■ Assignment ■
Read through the listing below and return only the lines containing "turquoise".

■ Source data ■
· · · · ·
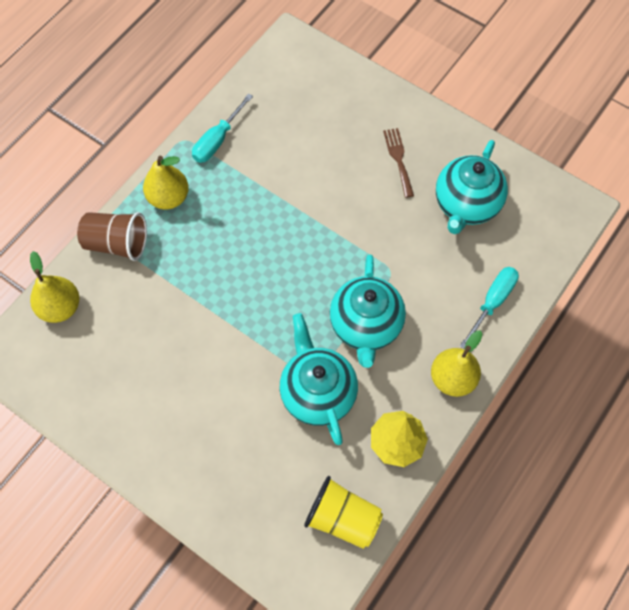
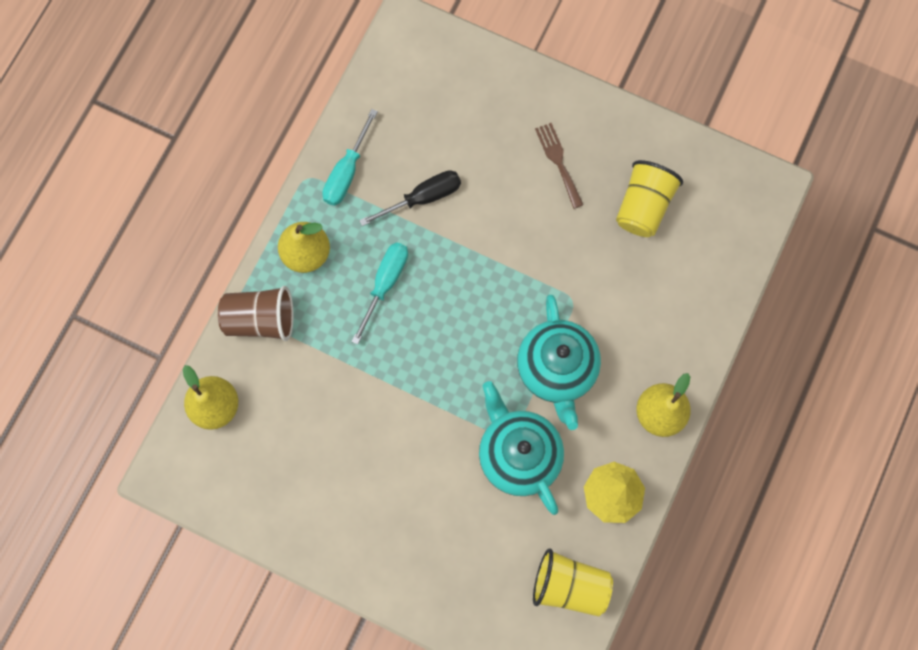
camera: 10 degrees left, 10 degrees up
(277, 169) = (423, 198): none -> black screwdriver
(466, 205) = (643, 206): turquoise teapot -> yellow cup
(492, 302) = (689, 318): turquoise screwdriver -> turquoise screwdriver (385, 283)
· · · · ·
■ Answer box ■
(466, 205) = (643, 206): turquoise teapot -> yellow cup
(492, 302) = (689, 318): turquoise screwdriver -> turquoise screwdriver (385, 283)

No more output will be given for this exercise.